Copy the records below in full and leave every image out of the copy.

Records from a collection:
________

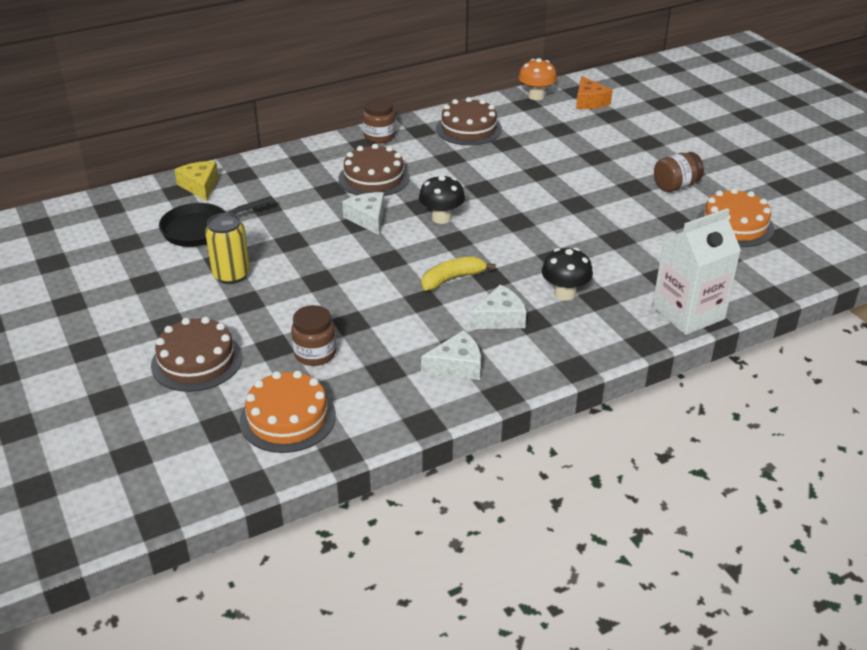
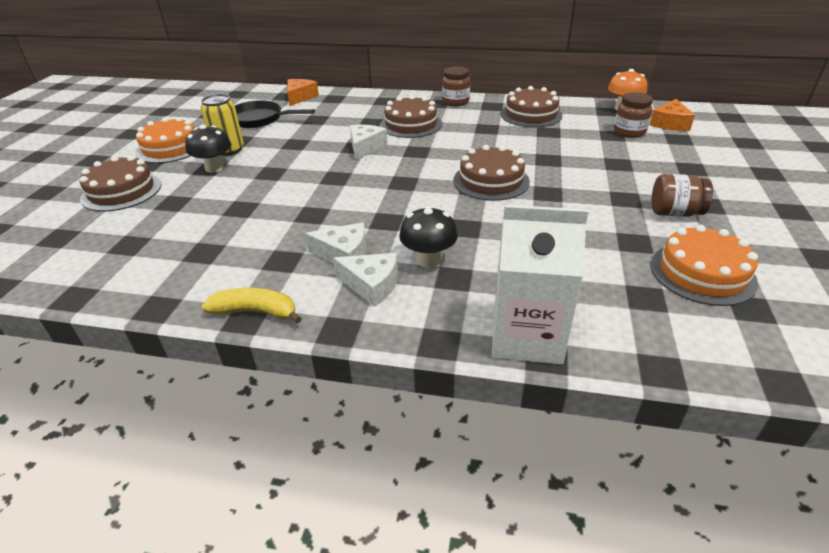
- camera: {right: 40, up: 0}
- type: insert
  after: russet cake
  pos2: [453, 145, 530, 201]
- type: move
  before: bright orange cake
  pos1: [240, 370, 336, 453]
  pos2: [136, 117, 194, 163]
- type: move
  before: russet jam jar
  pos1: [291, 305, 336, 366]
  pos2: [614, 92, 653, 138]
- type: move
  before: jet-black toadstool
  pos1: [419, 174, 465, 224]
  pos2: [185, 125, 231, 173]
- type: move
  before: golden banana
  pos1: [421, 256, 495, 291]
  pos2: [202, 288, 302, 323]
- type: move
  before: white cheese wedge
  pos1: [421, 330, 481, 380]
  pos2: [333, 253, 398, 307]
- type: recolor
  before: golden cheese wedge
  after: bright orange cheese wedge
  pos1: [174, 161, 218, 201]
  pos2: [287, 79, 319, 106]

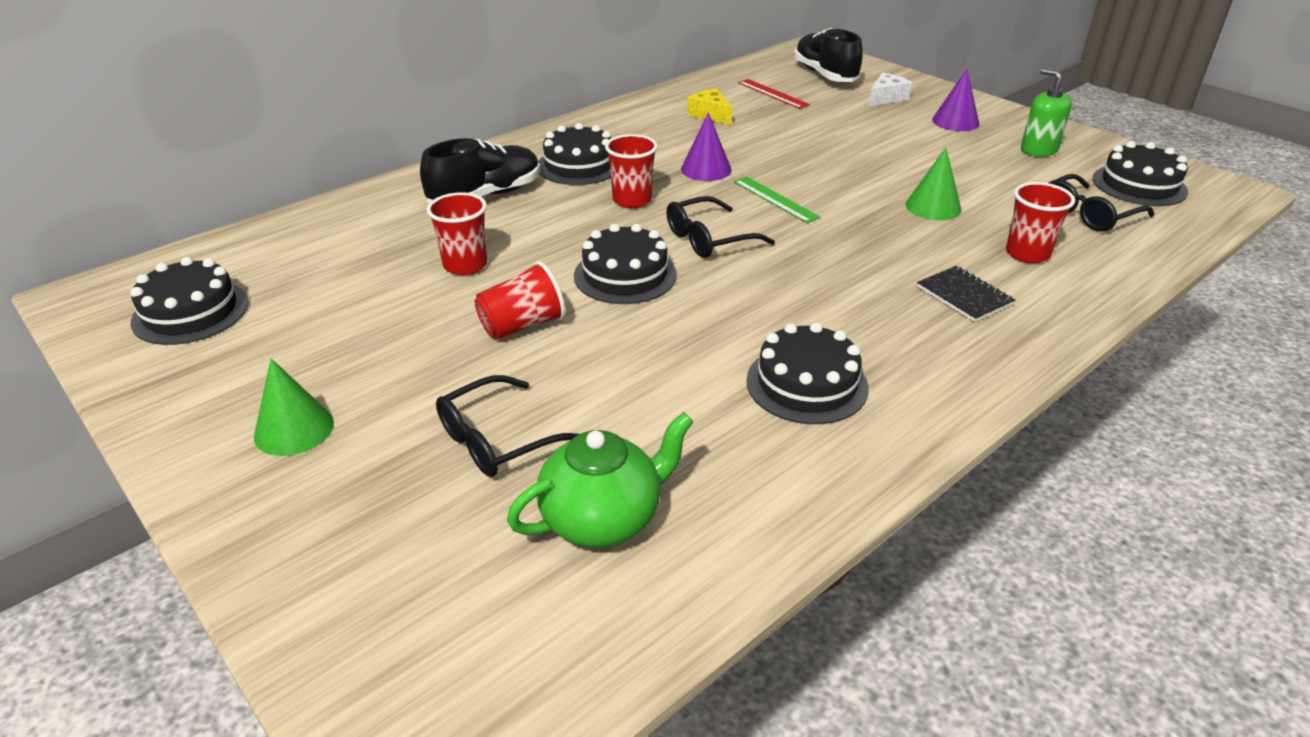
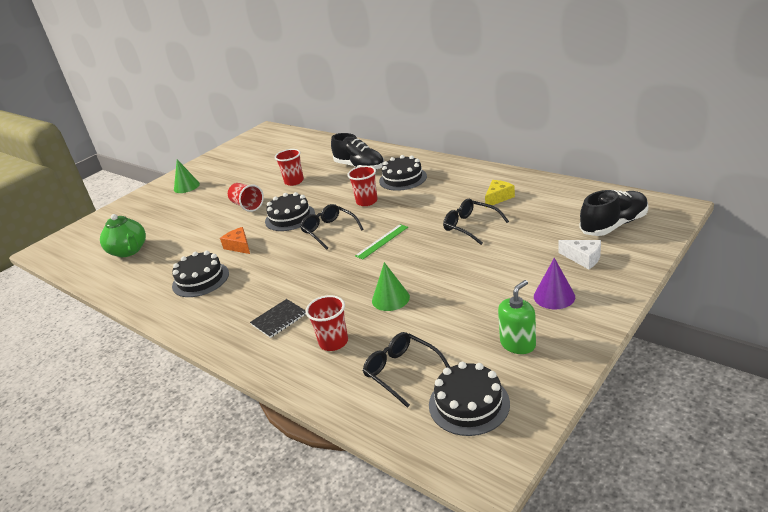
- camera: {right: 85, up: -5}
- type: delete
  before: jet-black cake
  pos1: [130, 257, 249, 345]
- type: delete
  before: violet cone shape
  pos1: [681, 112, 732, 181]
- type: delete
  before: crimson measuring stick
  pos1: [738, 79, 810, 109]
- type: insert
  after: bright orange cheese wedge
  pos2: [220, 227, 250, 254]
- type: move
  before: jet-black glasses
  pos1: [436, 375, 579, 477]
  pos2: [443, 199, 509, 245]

________

YOUR SOLUTION:
- camera: {right: 40, up: 0}
- type: insert
  after: russet cake
  pos2: [453, 145, 530, 201]
- type: move
  before: bright orange cake
  pos1: [240, 370, 336, 453]
  pos2: [136, 117, 194, 163]
- type: move
  before: russet jam jar
  pos1: [291, 305, 336, 366]
  pos2: [614, 92, 653, 138]
- type: move
  before: jet-black toadstool
  pos1: [419, 174, 465, 224]
  pos2: [185, 125, 231, 173]
- type: move
  before: golden banana
  pos1: [421, 256, 495, 291]
  pos2: [202, 288, 302, 323]
- type: move
  before: white cheese wedge
  pos1: [421, 330, 481, 380]
  pos2: [333, 253, 398, 307]
- type: recolor
  before: golden cheese wedge
  after: bright orange cheese wedge
  pos1: [174, 161, 218, 201]
  pos2: [287, 79, 319, 106]

- camera: {right: 85, up: -5}
- type: delete
  before: jet-black cake
  pos1: [130, 257, 249, 345]
- type: delete
  before: violet cone shape
  pos1: [681, 112, 732, 181]
- type: delete
  before: crimson measuring stick
  pos1: [738, 79, 810, 109]
- type: insert
  after: bright orange cheese wedge
  pos2: [220, 227, 250, 254]
- type: move
  before: jet-black glasses
  pos1: [436, 375, 579, 477]
  pos2: [443, 199, 509, 245]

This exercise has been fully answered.